• _Task item_
Write the data out again exactly, with no pictures.

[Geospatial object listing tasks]
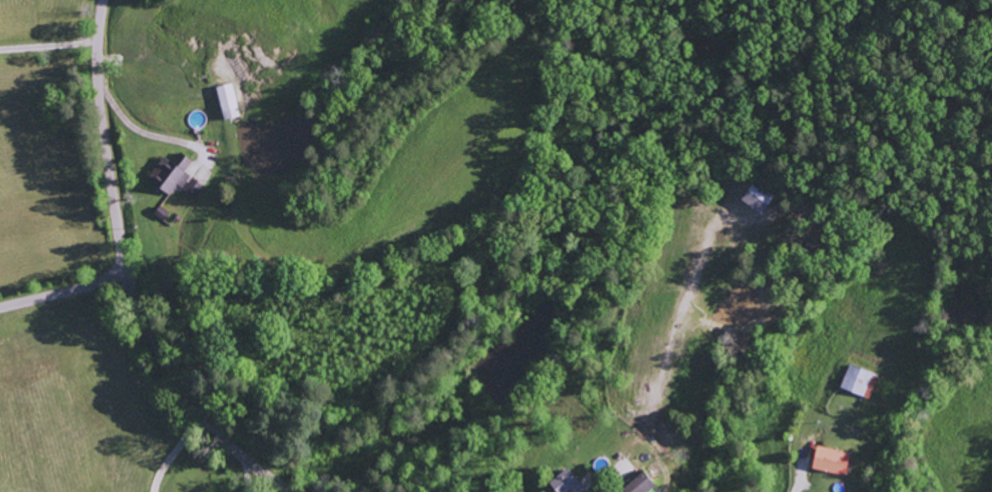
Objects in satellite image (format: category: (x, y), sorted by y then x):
building: (231, 103)
building: (174, 173)
building: (196, 189)
building: (759, 199)
road: (127, 275)
road: (64, 292)
building: (864, 381)
building: (835, 461)
road: (794, 477)
building: (574, 483)
building: (648, 484)

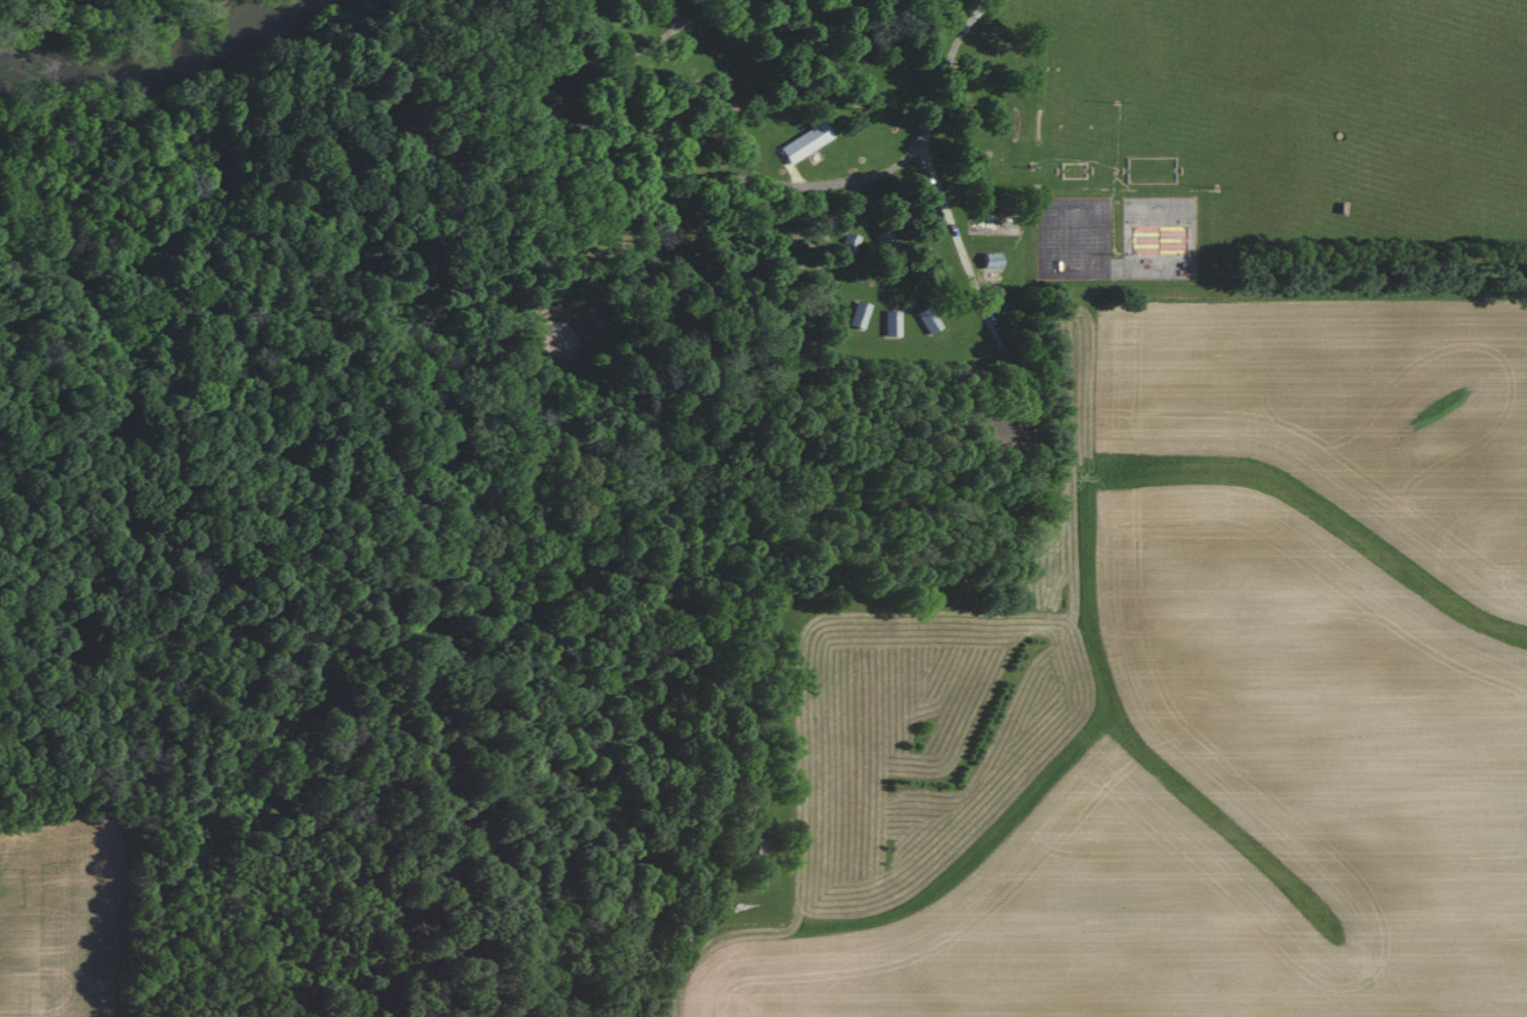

• _Answer to the problem_
Objects in satellite image (format: category: (x, y), sorted by y then x):
building: (231, 103)
building: (174, 173)
building: (196, 189)
building: (759, 199)
road: (127, 275)
road: (64, 292)
building: (864, 381)
building: (835, 461)
road: (794, 477)
building: (574, 483)
building: (648, 484)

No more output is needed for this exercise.